Problem details: No pictures, no extra lines: copy exactly from the line with "orange star: (83, 78) -> (75, 70), turned 30" through the end of the entries.

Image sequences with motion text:
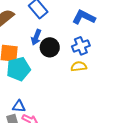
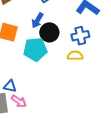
cyan pentagon: (18, 69) -> (35, 49), moved

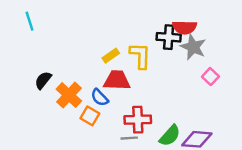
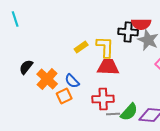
red trapezoid: (117, 80) -> (108, 67), moved
orange square: (90, 116) -> (64, 96), turned 35
gray line: (129, 138) -> (113, 114), moved

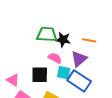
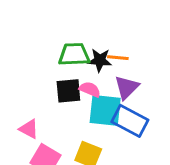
orange line: (89, 40) -> (118, 58), moved
cyan square: (64, 73) -> (105, 110), size x1.6
black square: (40, 75) -> (68, 91), moved

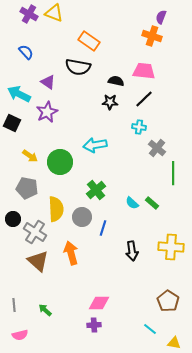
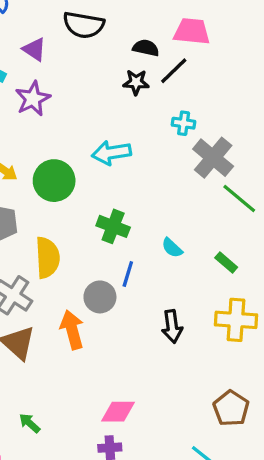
black line: (144, 99) -> (174, 71), moved
gray cross: (157, 148) -> (213, 158), size x1.4
green line: (173, 173) -> (239, 199), turned -50
green cross: (96, 190) -> (113, 226), turned -30
green rectangle: (152, 203) -> (226, 263), moved
gray circle: (82, 217) -> (100, 297), moved
blue line: (103, 228) -> (128, 274), moved

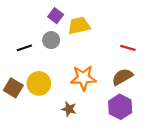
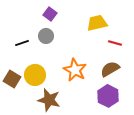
yellow trapezoid: (79, 26) -> (97, 23), moved
orange star: (83, 78) -> (75, 70), turned 30
brown star: (69, 109) -> (49, 100), moved, size x1.6

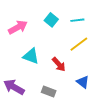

Written answer:
orange star: (83, 78) -> (75, 70), turned 30
brown star: (69, 109) -> (49, 100), moved, size x1.6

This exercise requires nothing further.